=== DATA SHOWN ===

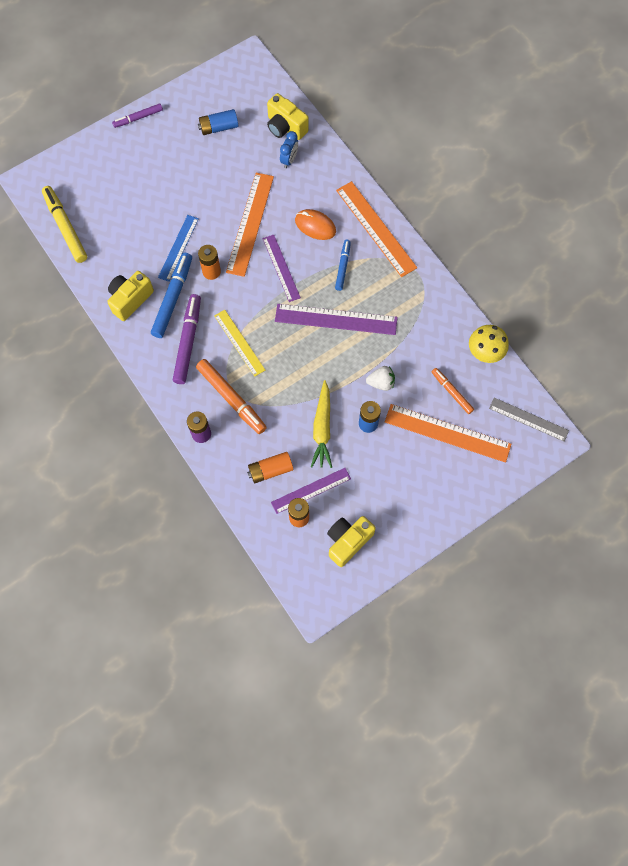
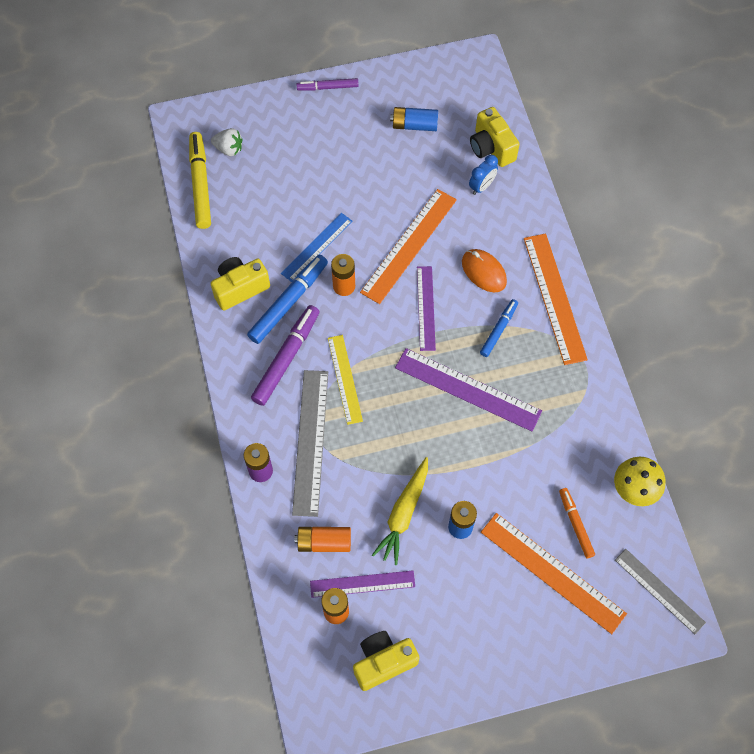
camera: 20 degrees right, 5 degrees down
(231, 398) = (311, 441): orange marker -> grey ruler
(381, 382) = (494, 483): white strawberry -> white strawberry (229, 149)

===

- [ASSIGNED TASK]: Without including any pictures, print all of the material exactly as given.

- [RESPONSE BELOW]:
camera: 20 degrees right, 5 degrees down
(231, 398) = (311, 441): orange marker -> grey ruler
(381, 382) = (494, 483): white strawberry -> white strawberry (229, 149)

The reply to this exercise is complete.